• [RECORDS FOR THIS EXERCISE]
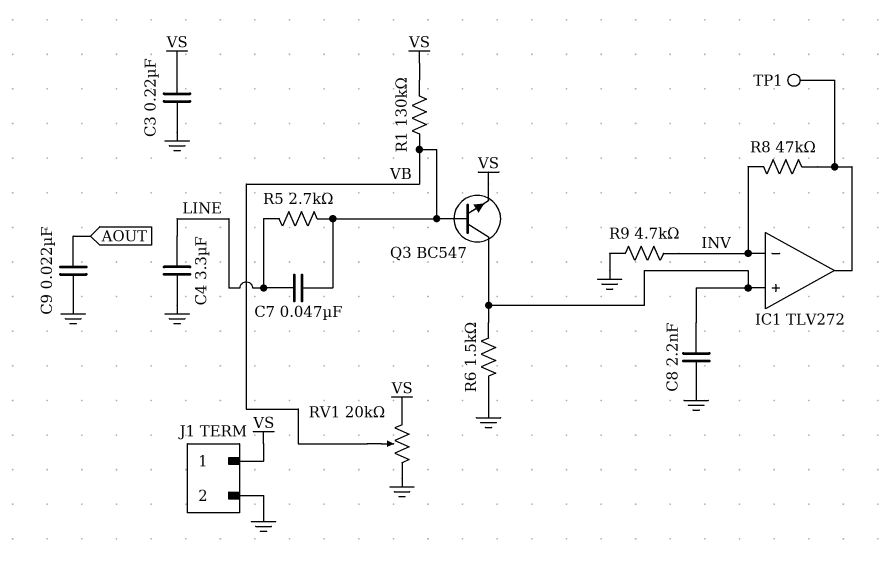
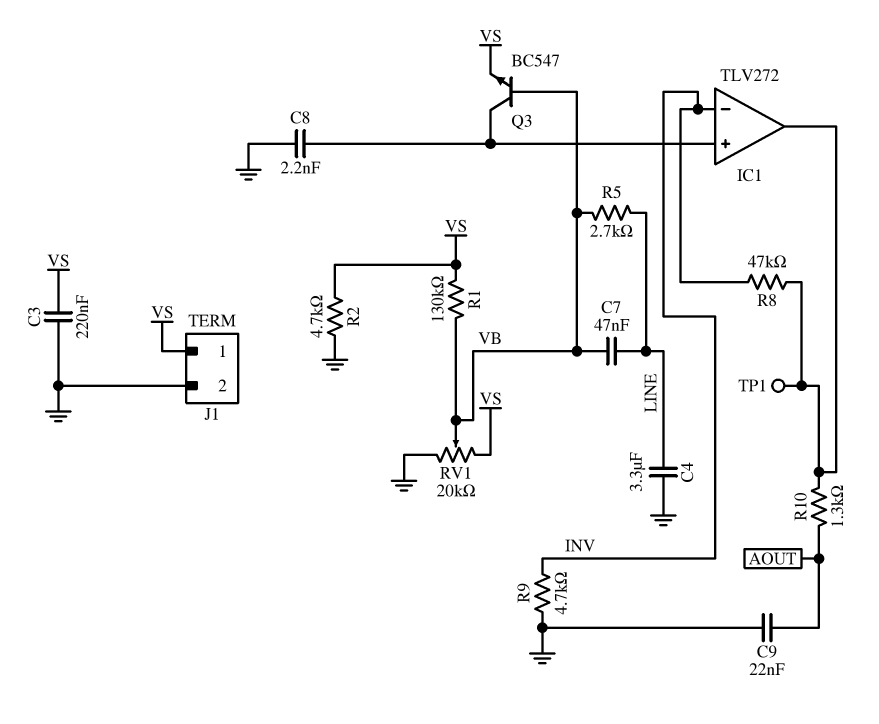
R2: none -> 4.7k (GND, VS)
R6: 1.5k (GND, IC1/in+) -> none
R10: none -> 1.3k (AOUT, IC1/out)

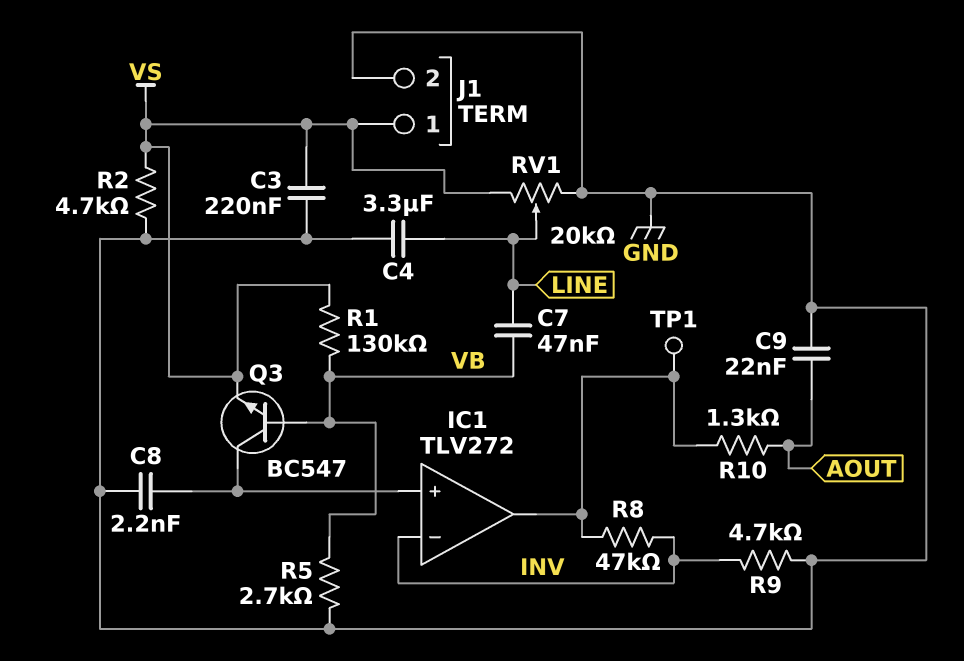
R5: 2.7k (LINE, VB) -> 2.7k (GND, VB)
RV1: 20k (GND, VS, wiper VB) -> 20k (GND, VS, wiper LINE)

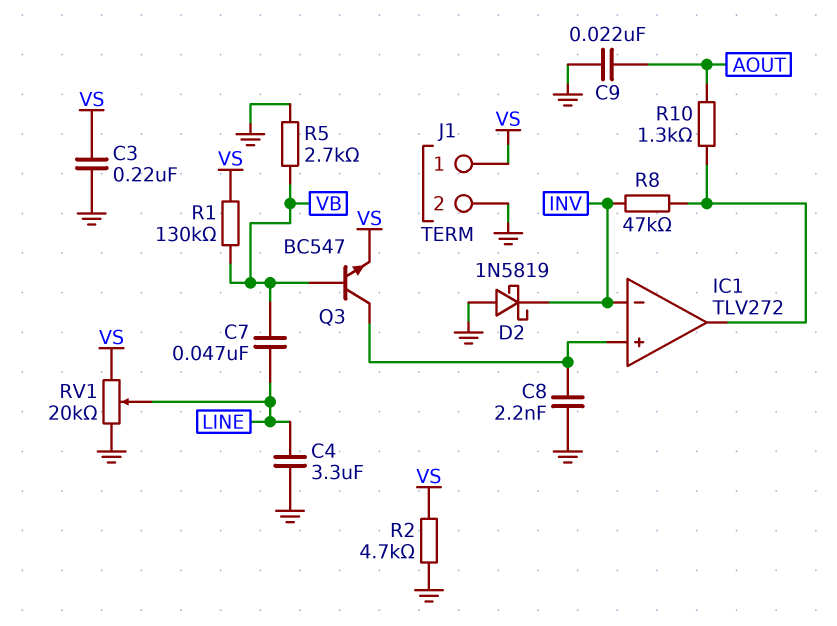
D2: none -> schottky 1N5819 (A GND, K INV)
R9: 4.7k (GND, INV) -> none
TP1: test point (IC1/out) -> none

• [TO DO] A word-for-word restatement of the records above from the line containing "D2: none -> schottky 1N5819 (A GND, K INV)" to their final line is all the answer should hold.

• [OUTPUT FOR THIS TASK]
D2: none -> schottky 1N5819 (A GND, K INV)
R9: 4.7k (GND, INV) -> none
TP1: test point (IC1/out) -> none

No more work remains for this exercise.